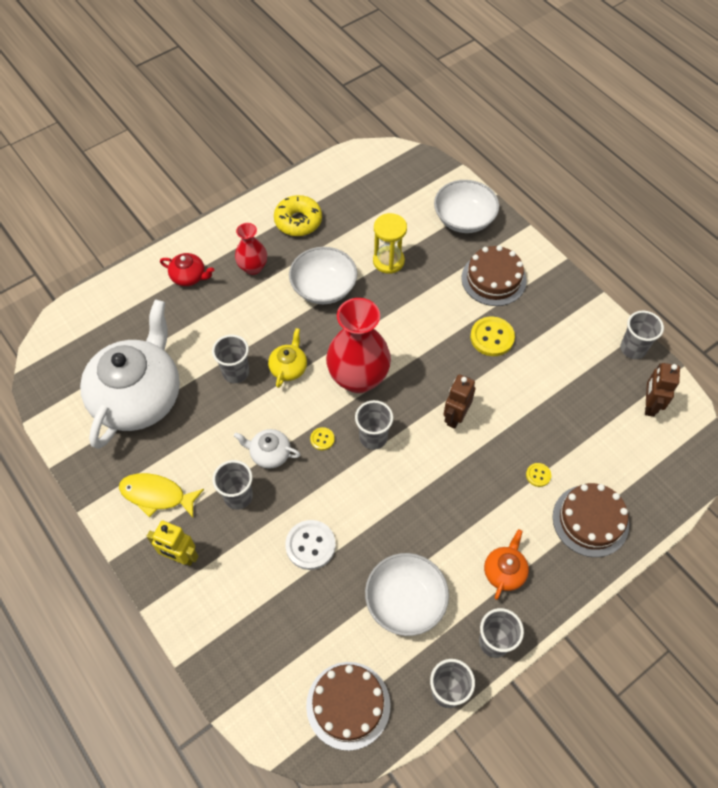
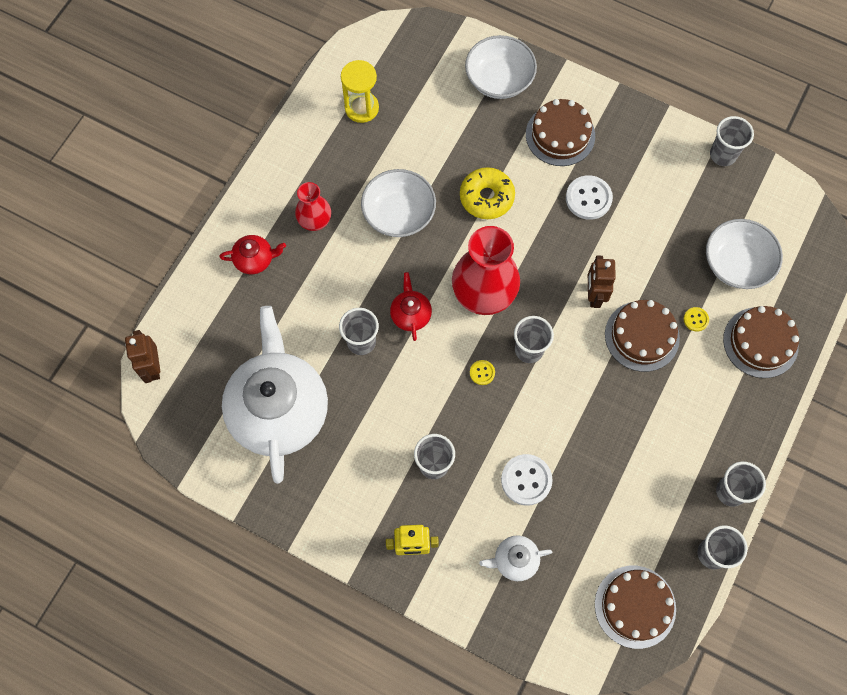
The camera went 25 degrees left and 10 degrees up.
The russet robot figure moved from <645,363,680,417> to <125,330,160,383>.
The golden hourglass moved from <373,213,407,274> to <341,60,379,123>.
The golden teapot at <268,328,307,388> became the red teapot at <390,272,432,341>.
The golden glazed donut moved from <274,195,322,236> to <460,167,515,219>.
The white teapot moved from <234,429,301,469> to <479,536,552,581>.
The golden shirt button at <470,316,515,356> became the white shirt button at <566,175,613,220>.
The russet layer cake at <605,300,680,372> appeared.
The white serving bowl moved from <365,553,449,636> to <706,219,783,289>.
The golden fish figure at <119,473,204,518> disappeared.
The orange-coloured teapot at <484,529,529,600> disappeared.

==

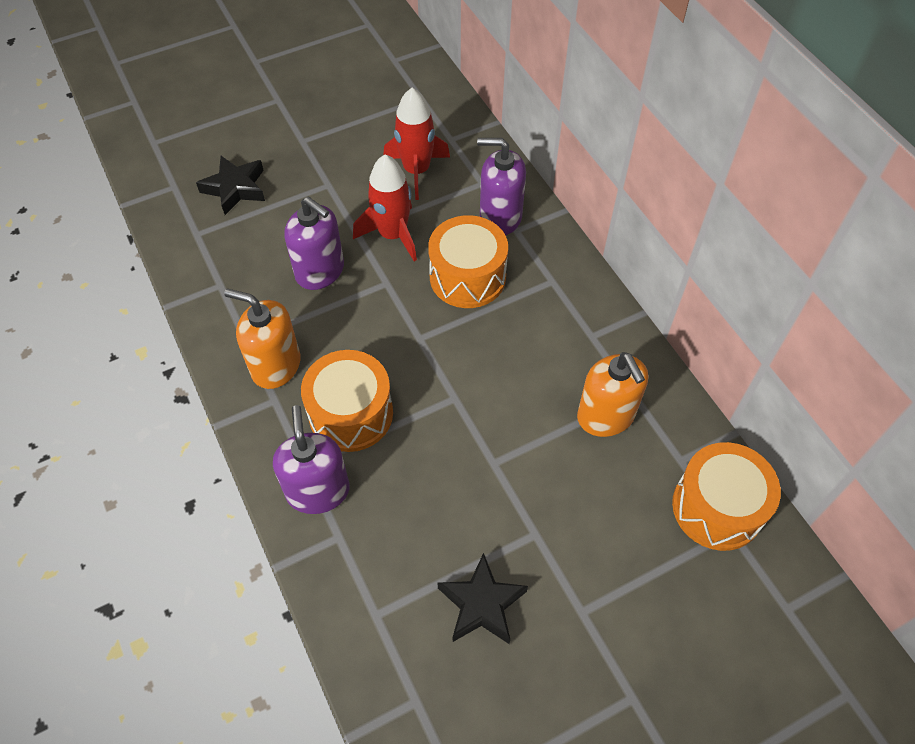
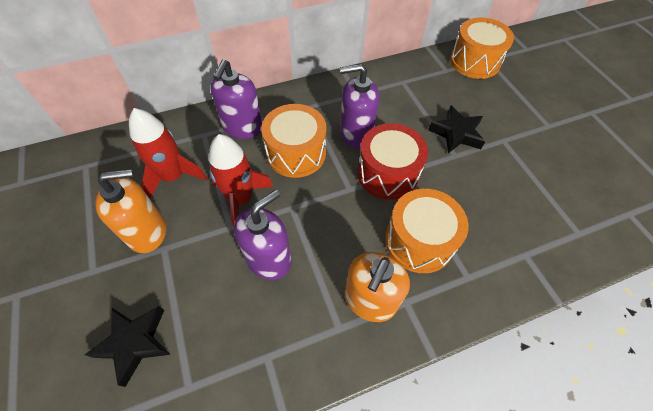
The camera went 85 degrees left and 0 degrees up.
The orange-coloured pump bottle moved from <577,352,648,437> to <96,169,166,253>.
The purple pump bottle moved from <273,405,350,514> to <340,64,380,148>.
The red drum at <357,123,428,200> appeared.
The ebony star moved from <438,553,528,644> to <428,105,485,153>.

REQUIREMENT
Which lines above run from the one containing "The camera went 25" down to the one containing "The orange-coloured teapot"? Repeat exactly those, both ends included, and nothing else.

PROBLEM SOLUTION
The camera went 25 degrees left and 10 degrees up.
The russet robot figure moved from <645,363,680,417> to <125,330,160,383>.
The golden hourglass moved from <373,213,407,274> to <341,60,379,123>.
The golden teapot at <268,328,307,388> became the red teapot at <390,272,432,341>.
The golden glazed donut moved from <274,195,322,236> to <460,167,515,219>.
The white teapot moved from <234,429,301,469> to <479,536,552,581>.
The golden shirt button at <470,316,515,356> became the white shirt button at <566,175,613,220>.
The russet layer cake at <605,300,680,372> appeared.
The white serving bowl moved from <365,553,449,636> to <706,219,783,289>.
The golden fish figure at <119,473,204,518> disappeared.
The orange-coloured teapot at <484,529,529,600> disappeared.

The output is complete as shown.